Extracted records:
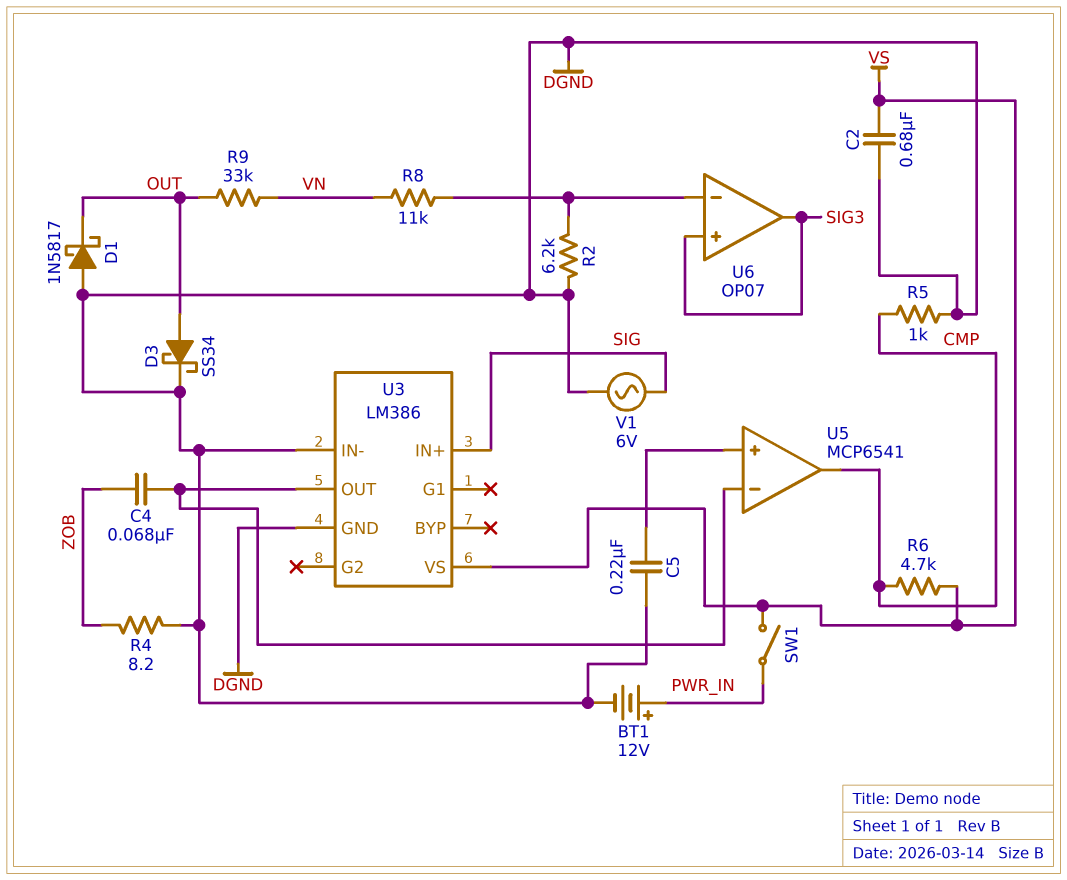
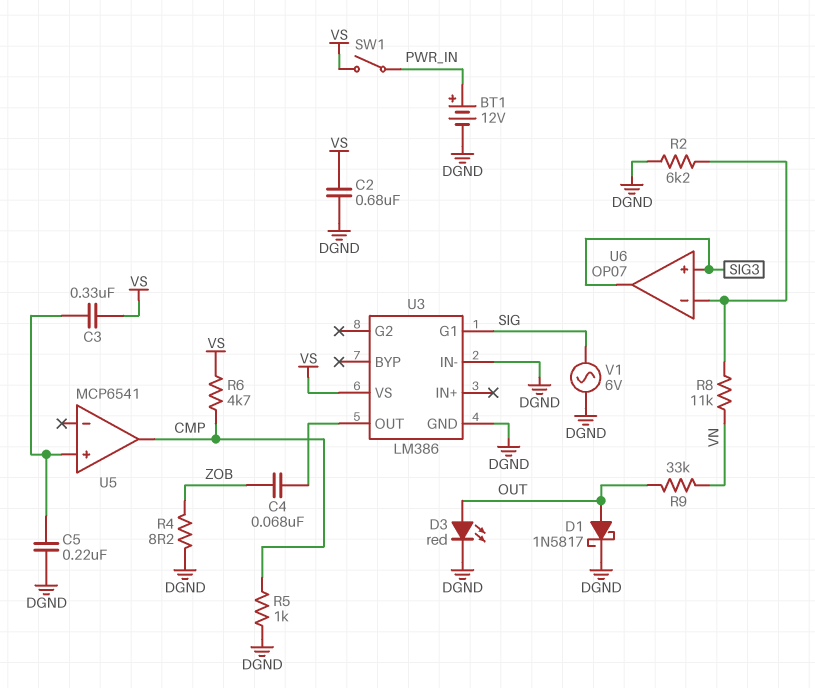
C3: none -> 330nF (U5/in+, VS)
D1: schottky 1N5817 (A DGND, K OUT) -> schottky 1N5817 (A OUT, K DGND)
D3: schottky SS34 (A OUT, K DGND) -> LED red (A OUT, K DGND)
U3 pin G1: none -> SIG
U3 pin IN+: SIG -> none
U5 pin in-: U3/OUT -> none

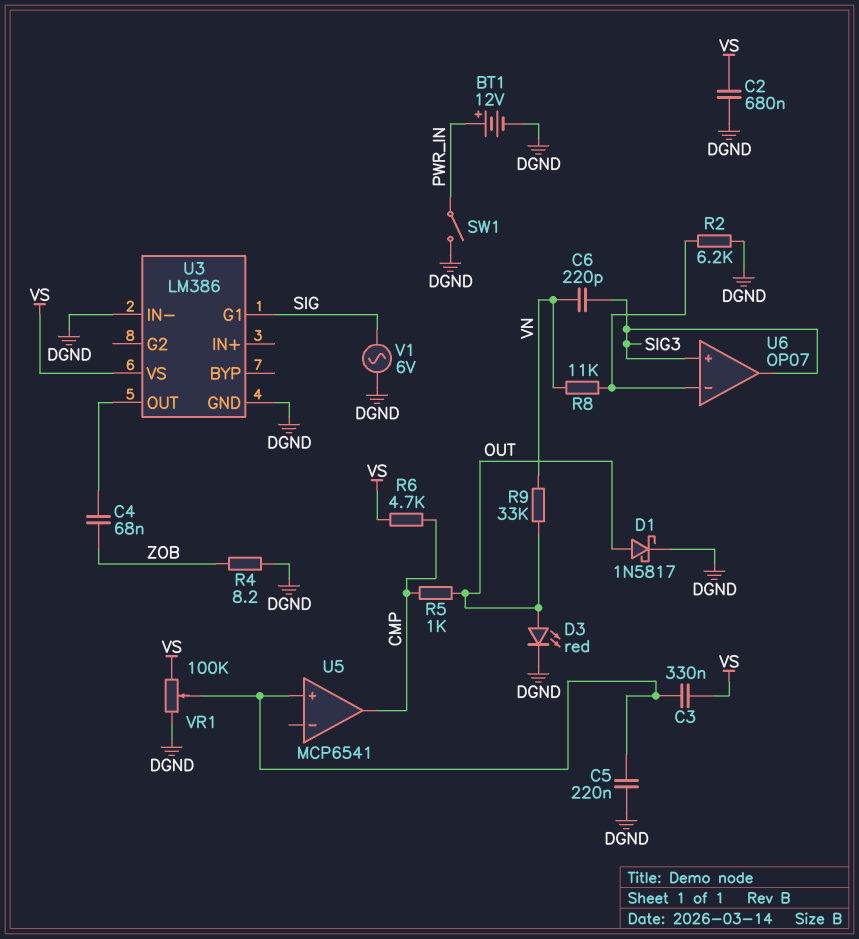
C6: none -> 220pF (SIG3, VN)
R5: 1k (CMP, DGND) -> 1k (CMP, OUT)
SW1: switch (PWR_IN, VS) -> switch (DGND, PWR_IN)
VR1: none -> 100k (DGND, VS, wiper U5/in+)

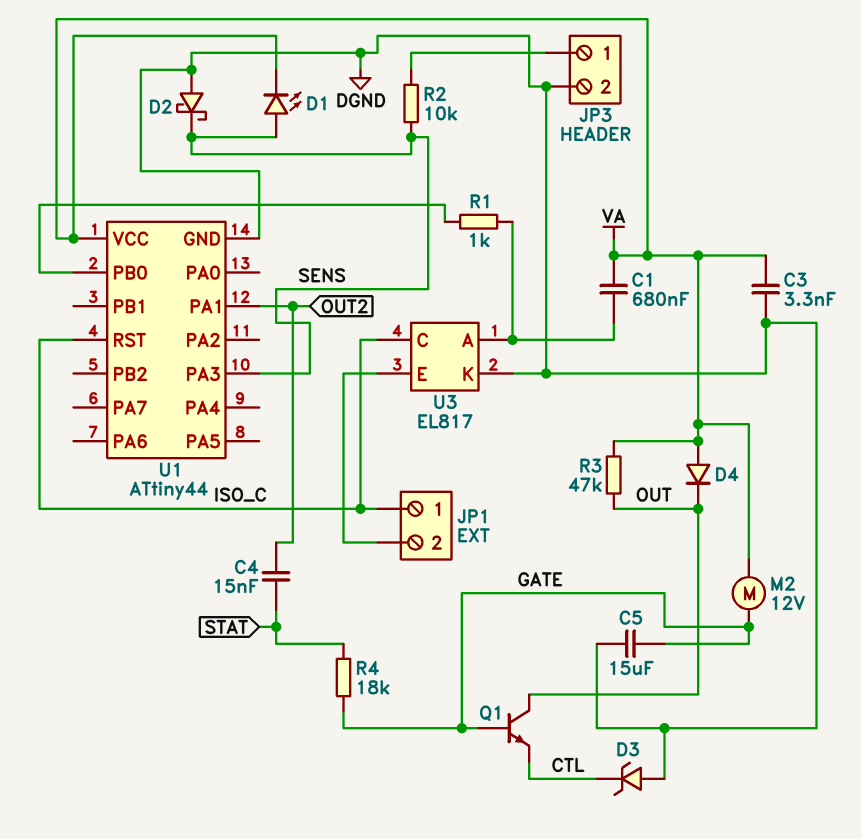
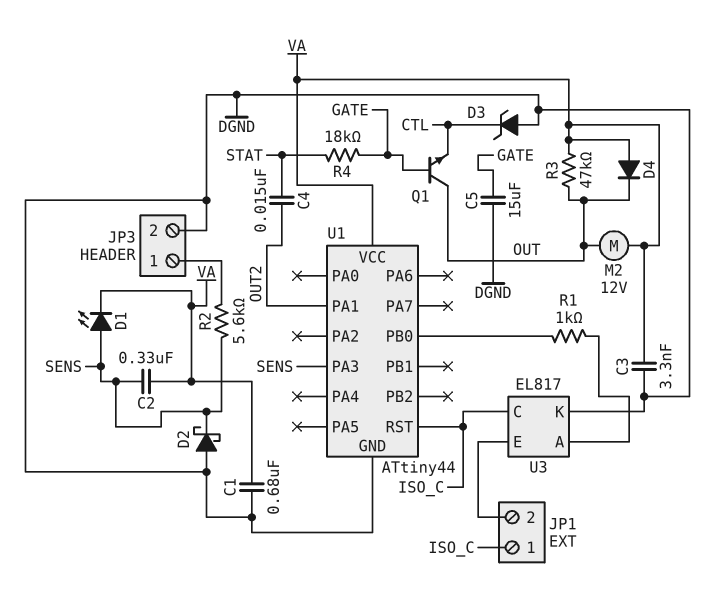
C1: 680nF (U3/A, VA) -> 680nF (DGND, VA)
C2: none -> 330nF (SENS, VA)
M2: motor 12V (GATE, VA) -> motor 12V (OUT, VA)
R2: 10k (JP3/1, SENS) -> 5.6k (JP3/1, SENS)

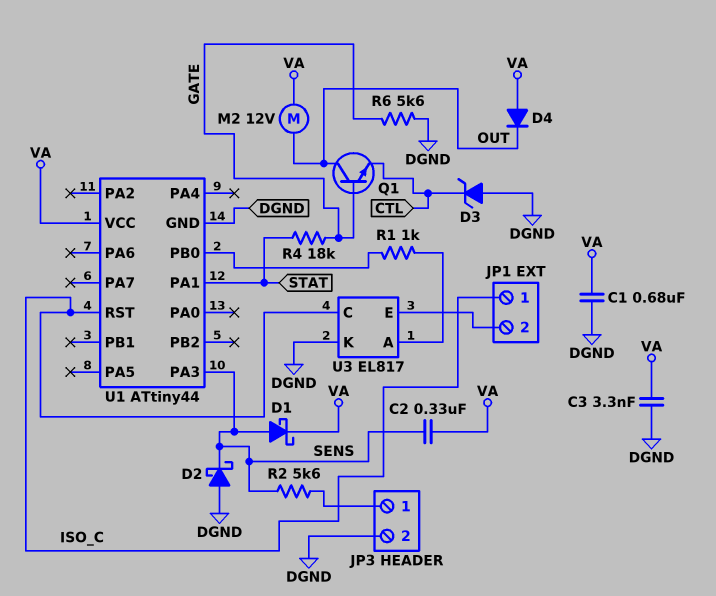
C4: 15nF (OUT2, STAT) -> none
C5: 15uF (DGND, GATE) -> none
D1: LED (A SENS, K VA) -> schottky (A SENS, K VA)
R3: 47k (OUT, VA) -> none
R6: none -> 5.6k (DGND, GATE)
U1 pin PA1: OUT2 -> STAT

Task objective:
Could you write out every record exactly, leaving the pictures out?

Solution to this problem:
C3: none -> 330nF (U5/in+, VS)
D1: schottky 1N5817 (A DGND, K OUT) -> schottky 1N5817 (A OUT, K DGND)
D3: schottky SS34 (A OUT, K DGND) -> LED red (A OUT, K DGND)
U3 pin G1: none -> SIG
U3 pin IN+: SIG -> none
U5 pin in-: U3/OUT -> none

C6: none -> 220pF (SIG3, VN)
R5: 1k (CMP, DGND) -> 1k (CMP, OUT)
SW1: switch (PWR_IN, VS) -> switch (DGND, PWR_IN)
VR1: none -> 100k (DGND, VS, wiper U5/in+)

C1: 680nF (U3/A, VA) -> 680nF (DGND, VA)
C2: none -> 330nF (SENS, VA)
M2: motor 12V (GATE, VA) -> motor 12V (OUT, VA)
R2: 10k (JP3/1, SENS) -> 5.6k (JP3/1, SENS)

C4: 15nF (OUT2, STAT) -> none
C5: 15uF (DGND, GATE) -> none
D1: LED (A SENS, K VA) -> schottky (A SENS, K VA)
R3: 47k (OUT, VA) -> none
R6: none -> 5.6k (DGND, GATE)
U1 pin PA1: OUT2 -> STAT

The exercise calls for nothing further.